PROBLEM STATEMENT »
Please tally the lines of the listing that hold the string "vert", and reply with that total only.

SUPPLIED DATA »
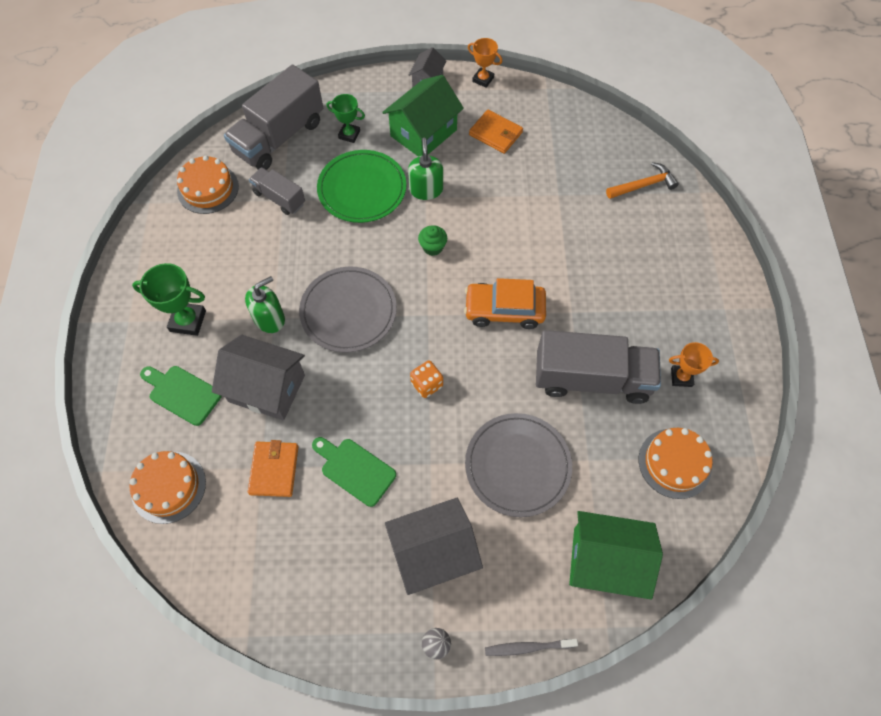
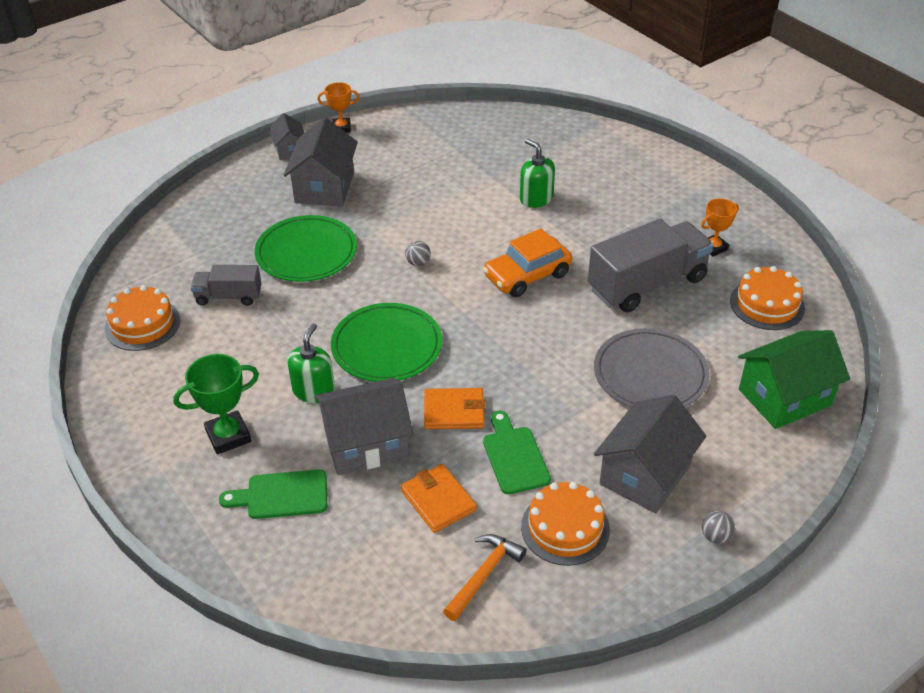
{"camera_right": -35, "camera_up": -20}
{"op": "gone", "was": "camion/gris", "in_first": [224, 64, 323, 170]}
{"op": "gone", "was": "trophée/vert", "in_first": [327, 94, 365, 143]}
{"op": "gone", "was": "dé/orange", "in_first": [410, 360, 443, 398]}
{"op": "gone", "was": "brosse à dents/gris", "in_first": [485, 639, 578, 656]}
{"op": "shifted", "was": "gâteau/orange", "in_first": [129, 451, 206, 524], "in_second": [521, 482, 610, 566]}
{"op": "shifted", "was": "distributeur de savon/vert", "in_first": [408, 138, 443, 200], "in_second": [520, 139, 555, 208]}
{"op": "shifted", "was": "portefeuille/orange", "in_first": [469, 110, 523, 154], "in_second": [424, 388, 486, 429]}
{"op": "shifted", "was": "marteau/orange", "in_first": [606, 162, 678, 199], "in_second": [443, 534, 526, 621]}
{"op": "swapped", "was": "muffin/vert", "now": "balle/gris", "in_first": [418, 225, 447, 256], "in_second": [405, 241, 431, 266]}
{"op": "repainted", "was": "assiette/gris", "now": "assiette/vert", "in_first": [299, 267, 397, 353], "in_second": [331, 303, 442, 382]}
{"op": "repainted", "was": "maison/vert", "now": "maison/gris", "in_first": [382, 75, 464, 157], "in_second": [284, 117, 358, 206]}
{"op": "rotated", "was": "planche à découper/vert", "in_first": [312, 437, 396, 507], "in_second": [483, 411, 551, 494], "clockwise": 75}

WRITTEN RESPONSE »
6